*Instructions for the task*: Return every one of the entries below word for word, with nothing changed.

[Entries from a collection]
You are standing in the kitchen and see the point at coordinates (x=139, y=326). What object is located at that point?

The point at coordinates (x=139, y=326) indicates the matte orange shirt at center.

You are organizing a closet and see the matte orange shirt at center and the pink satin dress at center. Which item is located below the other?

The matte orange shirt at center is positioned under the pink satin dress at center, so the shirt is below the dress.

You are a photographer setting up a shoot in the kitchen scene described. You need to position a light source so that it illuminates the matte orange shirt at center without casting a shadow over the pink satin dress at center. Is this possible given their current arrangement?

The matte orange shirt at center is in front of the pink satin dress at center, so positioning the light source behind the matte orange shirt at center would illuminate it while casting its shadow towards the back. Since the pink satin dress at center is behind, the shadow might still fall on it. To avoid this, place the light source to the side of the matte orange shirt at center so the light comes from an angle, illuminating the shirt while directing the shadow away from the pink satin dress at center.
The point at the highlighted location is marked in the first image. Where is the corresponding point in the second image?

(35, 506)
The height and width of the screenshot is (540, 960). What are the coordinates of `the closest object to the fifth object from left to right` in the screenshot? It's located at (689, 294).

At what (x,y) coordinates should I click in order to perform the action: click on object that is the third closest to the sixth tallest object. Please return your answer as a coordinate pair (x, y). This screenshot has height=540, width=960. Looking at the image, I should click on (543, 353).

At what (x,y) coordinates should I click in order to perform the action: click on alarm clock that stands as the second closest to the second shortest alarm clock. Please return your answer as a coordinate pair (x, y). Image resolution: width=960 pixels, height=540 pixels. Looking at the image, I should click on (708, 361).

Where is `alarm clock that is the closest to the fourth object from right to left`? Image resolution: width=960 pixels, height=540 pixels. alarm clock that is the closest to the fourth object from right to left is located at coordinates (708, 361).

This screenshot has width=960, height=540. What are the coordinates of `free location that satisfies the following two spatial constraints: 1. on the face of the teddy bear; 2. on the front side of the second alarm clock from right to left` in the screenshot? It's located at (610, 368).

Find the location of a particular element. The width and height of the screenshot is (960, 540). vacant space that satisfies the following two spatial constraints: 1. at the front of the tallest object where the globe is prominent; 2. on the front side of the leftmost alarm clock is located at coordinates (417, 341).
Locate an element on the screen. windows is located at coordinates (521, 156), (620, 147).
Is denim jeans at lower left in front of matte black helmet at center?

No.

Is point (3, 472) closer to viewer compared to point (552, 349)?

*Task response*:
You are standing in the kitchen and see the point at coordinates (x=139, y=326). What object is located at that point?

The point at coordinates (x=139, y=326) indicates the matte orange shirt at center.

You are organizing a closet and see the matte orange shirt at center and the pink satin dress at center. Which item is located below the other?

The matte orange shirt at center is positioned under the pink satin dress at center, so the shirt is below the dress.

You are a photographer setting up a shoot in the kitchen scene described. You need to position a light source so that it illuminates the matte orange shirt at center without casting a shadow over the pink satin dress at center. Is this possible given their current arrangement?

The matte orange shirt at center is in front of the pink satin dress at center, so positioning the light source behind the matte orange shirt at center would illuminate it while casting its shadow towards the back. Since the pink satin dress at center is behind, the shadow might still fall on it. To avoid this, place the light source to the side of the matte orange shirt at center so the light comes from an angle, illuminating the shirt while directing the shadow away from the pink satin dress at center.
The point at the highlighted location is marked in the first image. Where is the corresponding point in the second image?

(35, 506)
The height and width of the screenshot is (540, 960). What are the coordinates of `the closest object to the fifth object from left to right` in the screenshot? It's located at (689, 294).

At what (x,y) coordinates should I click in order to perform the action: click on object that is the third closest to the sixth tallest object. Please return your answer as a coordinate pair (x, y). This screenshot has height=540, width=960. Looking at the image, I should click on (543, 353).

At what (x,y) coordinates should I click in order to perform the action: click on alarm clock that stands as the second closest to the second shortest alarm clock. Please return your answer as a coordinate pair (x, y). Image resolution: width=960 pixels, height=540 pixels. Looking at the image, I should click on (708, 361).

Where is `alarm clock that is the closest to the fourth object from right to left`? Image resolution: width=960 pixels, height=540 pixels. alarm clock that is the closest to the fourth object from right to left is located at coordinates (708, 361).

This screenshot has width=960, height=540. What are the coordinates of `free location that satisfies the following two spatial constraints: 1. on the face of the teddy bear; 2. on the front side of the second alarm clock from right to left` in the screenshot? It's located at (610, 368).

Find the location of a particular element. The width and height of the screenshot is (960, 540). vacant space that satisfies the following two spatial constraints: 1. at the front of the tallest object where the globe is prominent; 2. on the front side of the leftmost alarm clock is located at coordinates (417, 341).
Locate an element on the screen. windows is located at coordinates (521, 156), (620, 147).
Is denim jeans at lower left in front of matte black helmet at center?

No.

Is point (3, 472) closer to viewer compared to point (552, 349)?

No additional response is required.